(Before-and-after scene images)
^^^^

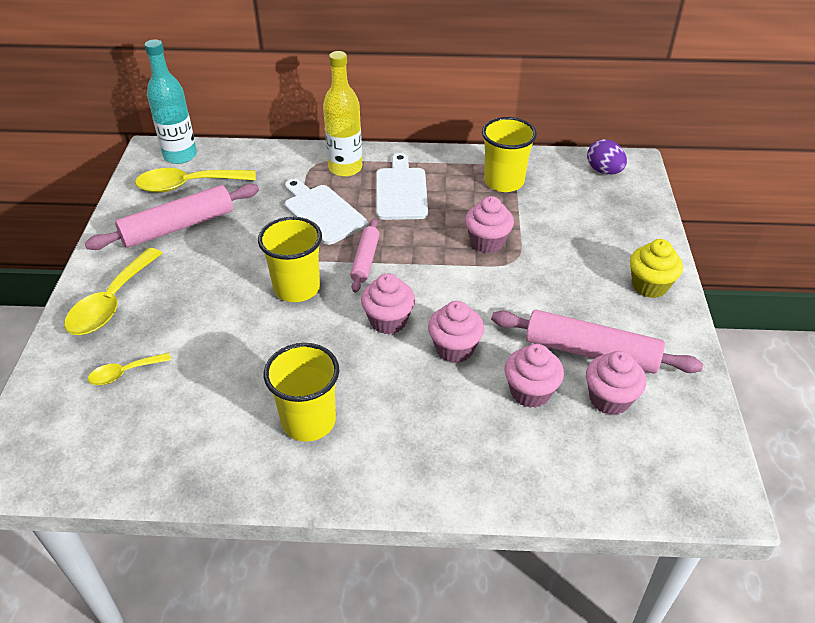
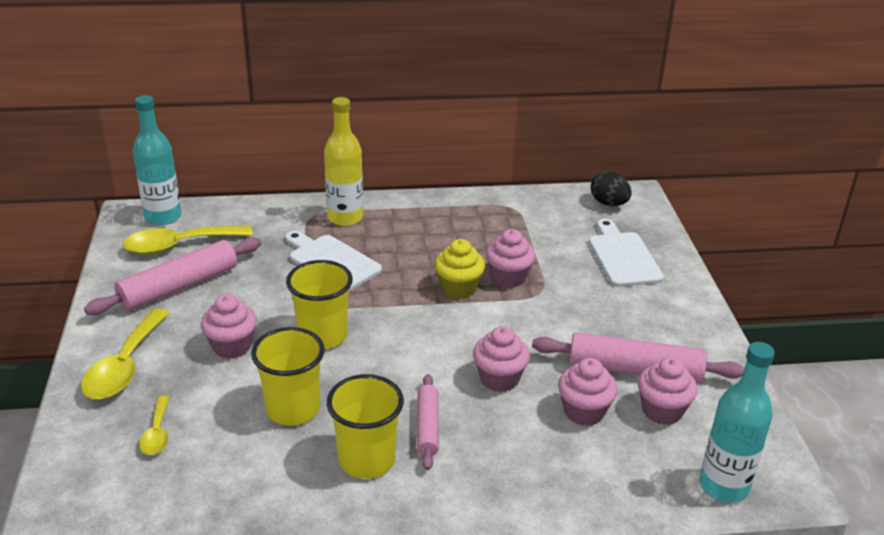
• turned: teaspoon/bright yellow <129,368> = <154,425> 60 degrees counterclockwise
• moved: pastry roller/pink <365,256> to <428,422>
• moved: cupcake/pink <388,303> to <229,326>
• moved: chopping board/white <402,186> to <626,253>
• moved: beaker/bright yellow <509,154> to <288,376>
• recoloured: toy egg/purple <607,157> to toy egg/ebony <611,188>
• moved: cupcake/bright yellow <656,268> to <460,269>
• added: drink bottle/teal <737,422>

^^^^

• **EXERCISE INSTRUCTIONS**
Which of the lines above carry the string "yellow"? Pick them out and copy them.

• **ANSWER SPACE**
• turned: teaspoon/bright yellow <129,368> = <154,425> 60 degrees counterclockwise
• moved: beaker/bright yellow <509,154> to <288,376>
• moved: cupcake/bright yellow <656,268> to <460,269>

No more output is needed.